• [Information shown]:
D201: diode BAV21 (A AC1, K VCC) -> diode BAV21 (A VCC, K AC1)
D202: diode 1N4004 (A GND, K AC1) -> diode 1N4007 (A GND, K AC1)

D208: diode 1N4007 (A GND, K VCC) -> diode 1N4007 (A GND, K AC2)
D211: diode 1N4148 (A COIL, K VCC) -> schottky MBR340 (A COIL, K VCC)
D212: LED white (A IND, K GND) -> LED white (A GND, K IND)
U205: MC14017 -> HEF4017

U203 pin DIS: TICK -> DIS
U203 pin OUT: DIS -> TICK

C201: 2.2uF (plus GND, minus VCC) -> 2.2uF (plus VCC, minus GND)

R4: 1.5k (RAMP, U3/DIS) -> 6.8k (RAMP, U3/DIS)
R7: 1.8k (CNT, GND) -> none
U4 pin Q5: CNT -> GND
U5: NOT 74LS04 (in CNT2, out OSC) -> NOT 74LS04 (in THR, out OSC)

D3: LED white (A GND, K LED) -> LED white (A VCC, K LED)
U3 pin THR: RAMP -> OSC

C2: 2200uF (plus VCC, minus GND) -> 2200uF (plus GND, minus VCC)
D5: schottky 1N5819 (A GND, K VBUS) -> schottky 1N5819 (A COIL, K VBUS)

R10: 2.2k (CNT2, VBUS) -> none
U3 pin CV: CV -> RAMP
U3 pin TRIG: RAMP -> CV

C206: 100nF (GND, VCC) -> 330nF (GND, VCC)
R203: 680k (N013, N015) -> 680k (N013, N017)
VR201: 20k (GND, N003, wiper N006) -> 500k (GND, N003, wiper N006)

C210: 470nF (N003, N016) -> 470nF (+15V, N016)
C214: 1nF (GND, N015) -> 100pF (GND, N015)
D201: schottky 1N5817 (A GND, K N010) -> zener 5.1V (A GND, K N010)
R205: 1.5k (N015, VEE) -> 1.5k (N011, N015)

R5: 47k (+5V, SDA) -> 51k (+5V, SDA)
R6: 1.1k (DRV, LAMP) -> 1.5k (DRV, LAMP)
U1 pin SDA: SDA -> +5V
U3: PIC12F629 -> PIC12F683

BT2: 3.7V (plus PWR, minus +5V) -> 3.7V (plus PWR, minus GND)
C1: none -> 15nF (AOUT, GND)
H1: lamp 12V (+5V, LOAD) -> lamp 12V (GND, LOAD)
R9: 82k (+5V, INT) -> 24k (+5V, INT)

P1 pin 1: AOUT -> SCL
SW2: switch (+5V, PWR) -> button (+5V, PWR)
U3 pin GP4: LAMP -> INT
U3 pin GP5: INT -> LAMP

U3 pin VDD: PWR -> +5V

• [How to complete this task]: Exactly as written above, please repeat the entries.

• [Response area]:
D201: diode BAV21 (A AC1, K VCC) -> diode BAV21 (A VCC, K AC1)
D202: diode 1N4004 (A GND, K AC1) -> diode 1N4007 (A GND, K AC1)

D208: diode 1N4007 (A GND, K VCC) -> diode 1N4007 (A GND, K AC2)
D211: diode 1N4148 (A COIL, K VCC) -> schottky MBR340 (A COIL, K VCC)
D212: LED white (A IND, K GND) -> LED white (A GND, K IND)
U205: MC14017 -> HEF4017

U203 pin DIS: TICK -> DIS
U203 pin OUT: DIS -> TICK

C201: 2.2uF (plus GND, minus VCC) -> 2.2uF (plus VCC, minus GND)

R4: 1.5k (RAMP, U3/DIS) -> 6.8k (RAMP, U3/DIS)
R7: 1.8k (CNT, GND) -> none
U4 pin Q5: CNT -> GND
U5: NOT 74LS04 (in CNT2, out OSC) -> NOT 74LS04 (in THR, out OSC)

D3: LED white (A GND, K LED) -> LED white (A VCC, K LED)
U3 pin THR: RAMP -> OSC

C2: 2200uF (plus VCC, minus GND) -> 2200uF (plus GND, minus VCC)
D5: schottky 1N5819 (A GND, K VBUS) -> schottky 1N5819 (A COIL, K VBUS)

R10: 2.2k (CNT2, VBUS) -> none
U3 pin CV: CV -> RAMP
U3 pin TRIG: RAMP -> CV

C206: 100nF (GND, VCC) -> 330nF (GND, VCC)
R203: 680k (N013, N015) -> 680k (N013, N017)
VR201: 20k (GND, N003, wiper N006) -> 500k (GND, N003, wiper N006)

C210: 470nF (N003, N016) -> 470nF (+15V, N016)
C214: 1nF (GND, N015) -> 100pF (GND, N015)
D201: schottky 1N5817 (A GND, K N010) -> zener 5.1V (A GND, K N010)
R205: 1.5k (N015, VEE) -> 1.5k (N011, N015)

R5: 47k (+5V, SDA) -> 51k (+5V, SDA)
R6: 1.1k (DRV, LAMP) -> 1.5k (DRV, LAMP)
U1 pin SDA: SDA -> +5V
U3: PIC12F629 -> PIC12F683

BT2: 3.7V (plus PWR, minus +5V) -> 3.7V (plus PWR, minus GND)
C1: none -> 15nF (AOUT, GND)
H1: lamp 12V (+5V, LOAD) -> lamp 12V (GND, LOAD)
R9: 82k (+5V, INT) -> 24k (+5V, INT)

P1 pin 1: AOUT -> SCL
SW2: switch (+5V, PWR) -> button (+5V, PWR)
U3 pin GP4: LAMP -> INT
U3 pin GP5: INT -> LAMP

U3 pin VDD: PWR -> +5V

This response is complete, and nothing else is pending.